Problem to work on:
All lines holding the word "none" are to be copied from the records beneath.
━━━━━ Task inputs ━━━━━
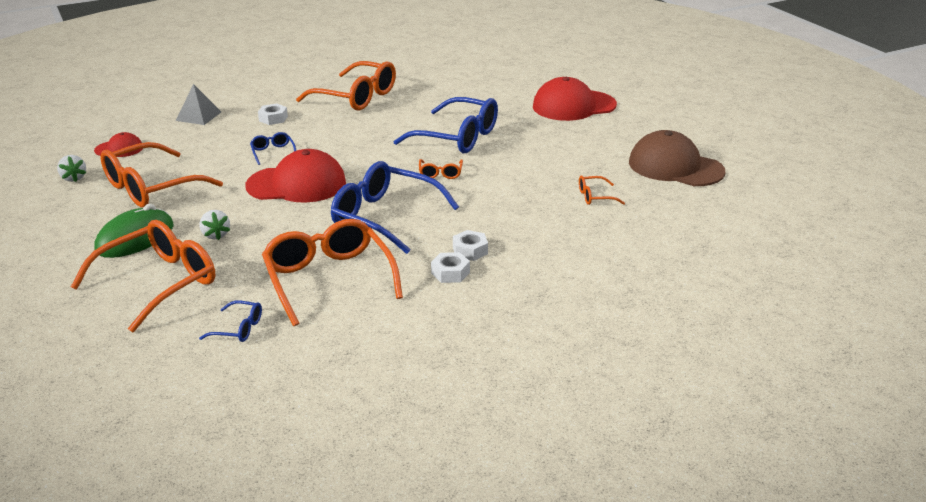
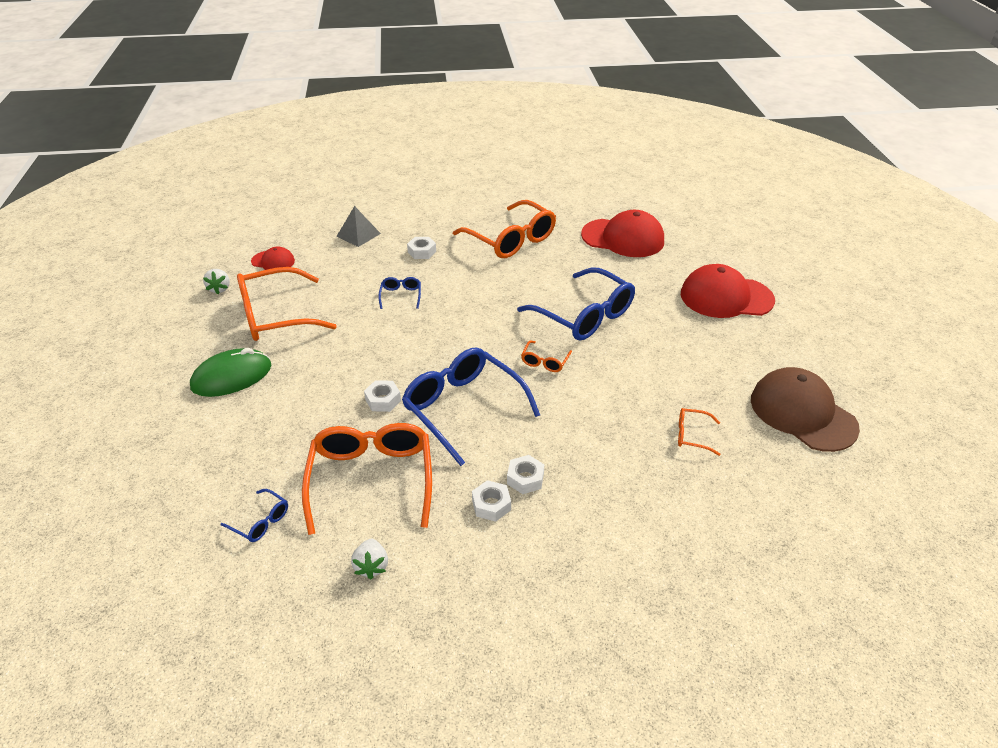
camera: 20 degrees right, 10 degrees up
(159, 283) = (223, 439): orange glasses -> none
(216, 235) = (300, 391): white strawberry -> white strawberry (371, 566)
(297, 184) = (402, 343): red cap -> red cap (623, 238)
(304, 226) = (383, 400): none -> white nut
━━━━━
Exercise solution:
(159, 283) = (223, 439): orange glasses -> none
(304, 226) = (383, 400): none -> white nut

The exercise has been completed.